_BRIEF_
Find the word "plate" in the data below and copy each line that holds it.

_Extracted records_
******************************
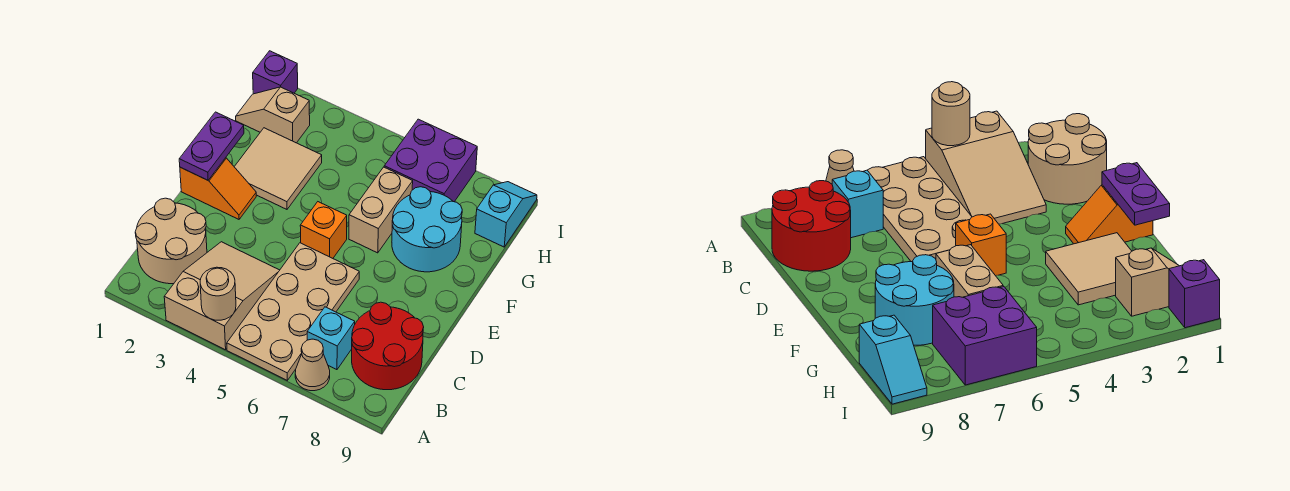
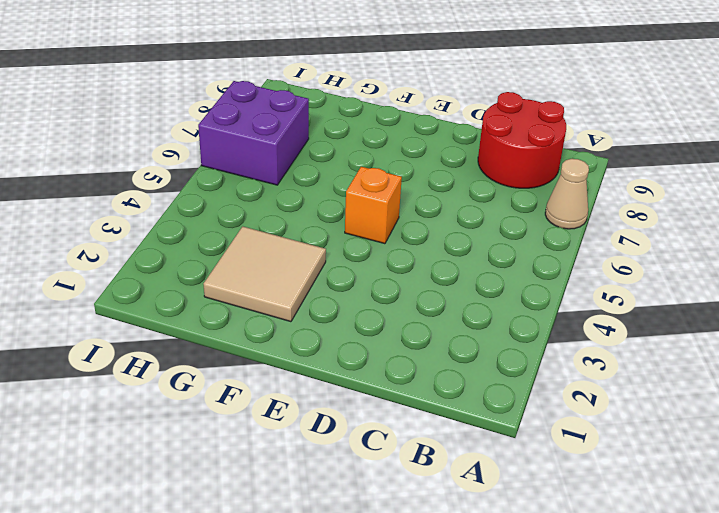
none -> tan 2x3 slope [164,242,280,350]
none -> tan 2x4 plate [227,243,359,380]
none -> tan 2x2 round brick [135,198,207,284]

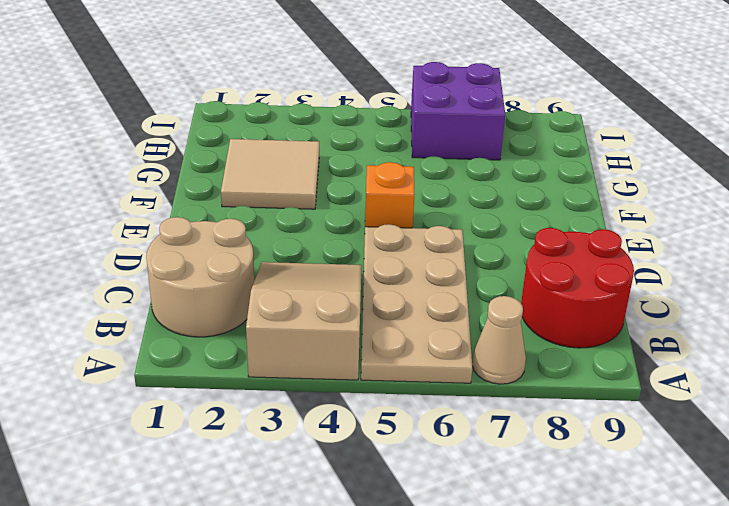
none -> cyan 1x1 brick [307,307,355,370]
none -> orange 1x2 slope [180,158,256,219]
none -> tan 1x2 brick [349,167,413,253]

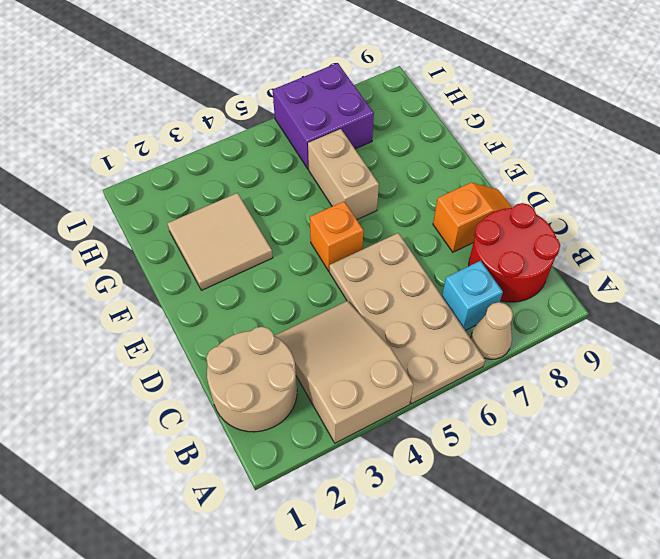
orange 1x2 slope [433,183,512,252] -> orange 1x2 slope moved to [180,158,256,219]
none -> cyan 2x2 round brick [392,187,462,272]
none -> tan 1x2 slope [236,87,310,143]
none -> cyan 1x2 slope [475,182,537,247]

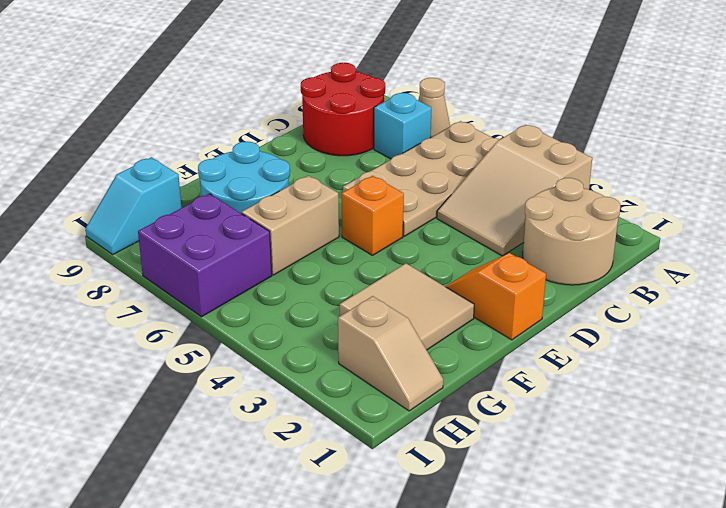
none -> purple 1x1 brick [253,51,298,94]
none -> tan 1x1 round brick [200,267,236,320]
none -> purple 1x2 plate [179,112,244,180]

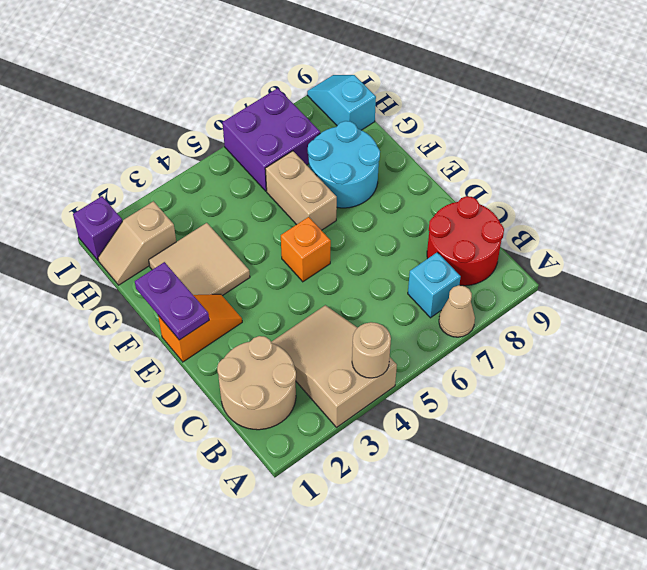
none -> tan 2x4 plate [227,243,359,380]

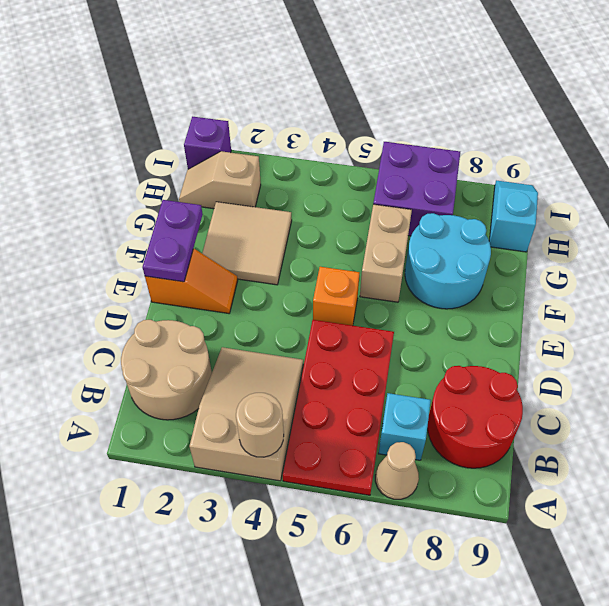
red 2x4 plate [283,320,394,495] -> tan 2x4 plate [227,243,359,380]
******************************
_RESPONSE AREA_
none -> tan 2x4 plate [227,243,359,380]
none -> purple 1x2 plate [179,112,244,180]
none -> tan 2x4 plate [227,243,359,380]
red 2x4 plate [283,320,394,495] -> tan 2x4 plate [227,243,359,380]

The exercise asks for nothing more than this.